Start your answer with the line containing "(590, 257) = (409, 152): orange" and end it with the last line of the records below, retyping every line between exactly and adding nothing.

Exercise material:
= = =
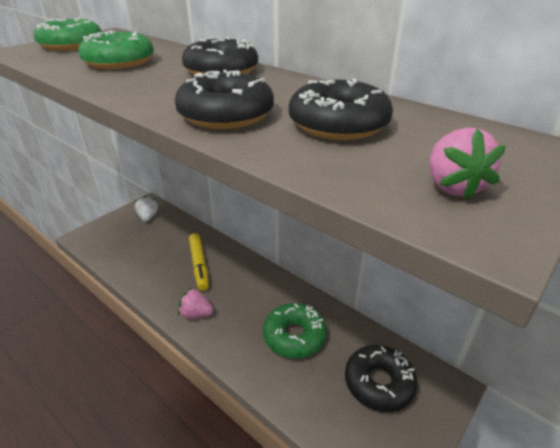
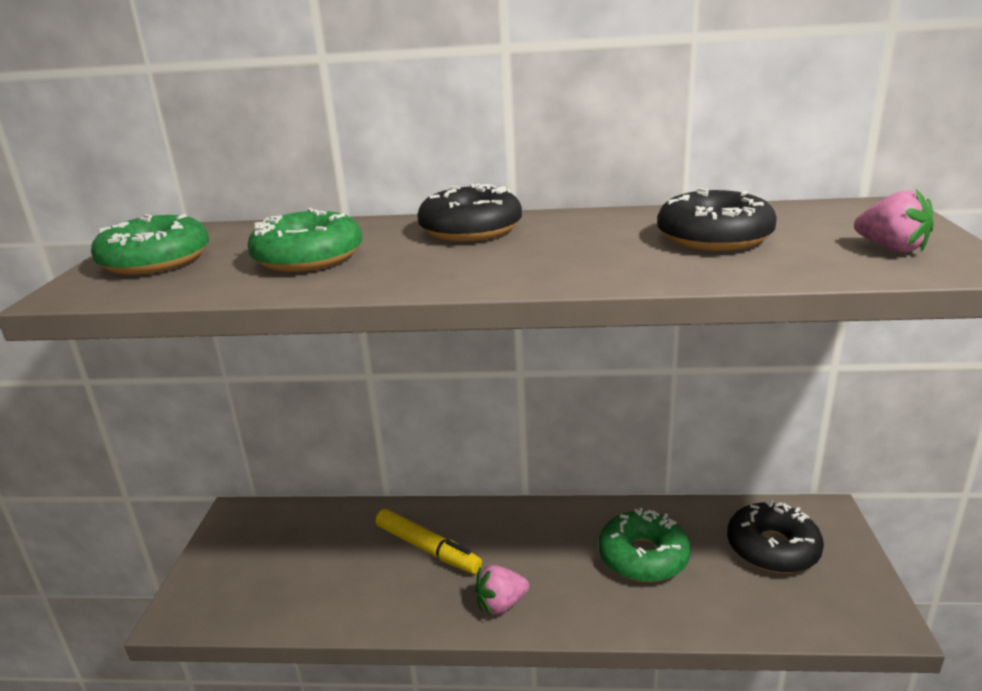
camera: 35 degrees left, 10 degrees down
(148, 217) = (262, 531): white strawberry -> none
(226, 115) = (600, 263): black donut -> none

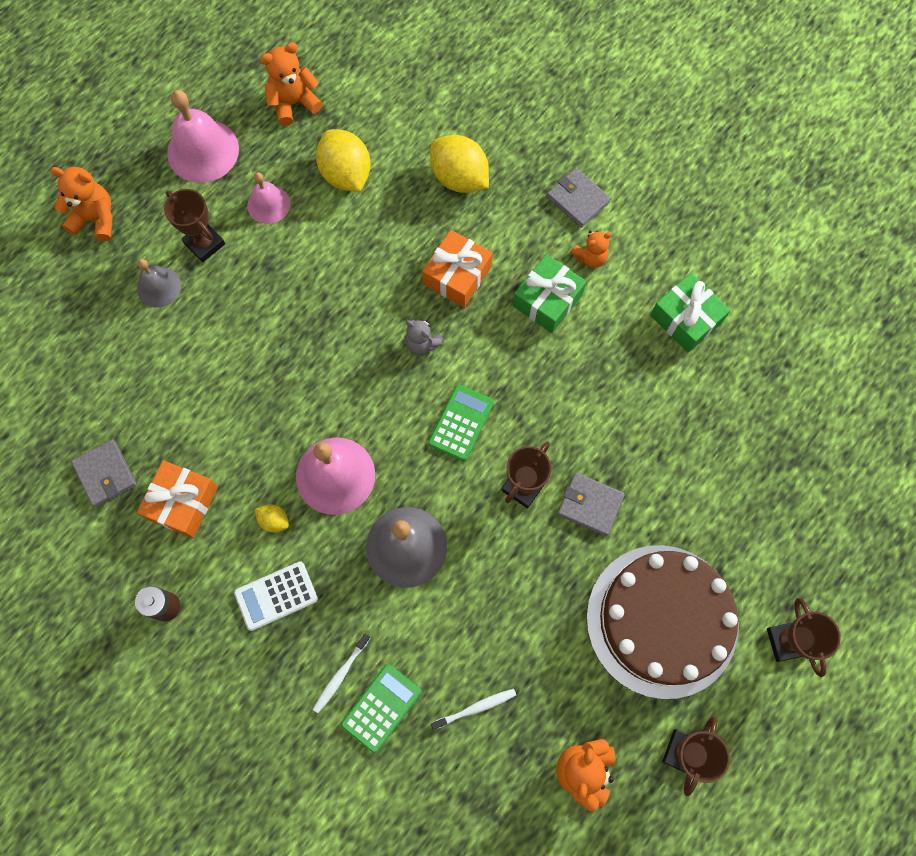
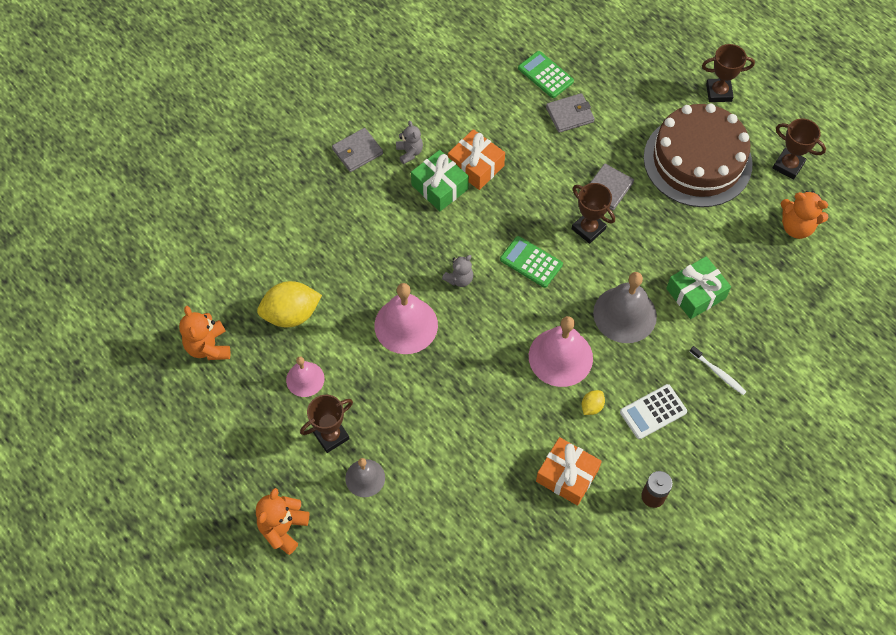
camera: 80 degrees left, 10 degrees down
(105, 474) = (533, 536): grey wallet -> grey wallet (569, 115)
(203, 151) = (236, 428): pink bell -> pink bell (406, 325)
(276, 596) = (653, 412): white calculator -> white calculator turned 75 degrees clockwise
(381, 707) = (745, 348): green calculator -> green calculator (545, 75)
(457, 275) = (405, 245): orange gift -> orange gift (476, 166)
(459, 178) = (317, 230): yellow lemon -> none
(475, 708) = (749, 286): white toothbrush -> none
(590, 257) = (409, 152): orange teddy bear -> grey teddy bear
(686, 319) = (473, 101): green gift -> green gift (695, 293)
= = =
Result:
(590, 257) = (409, 152): orange teddy bear -> grey teddy bear
(686, 319) = (473, 101): green gift -> green gift (695, 293)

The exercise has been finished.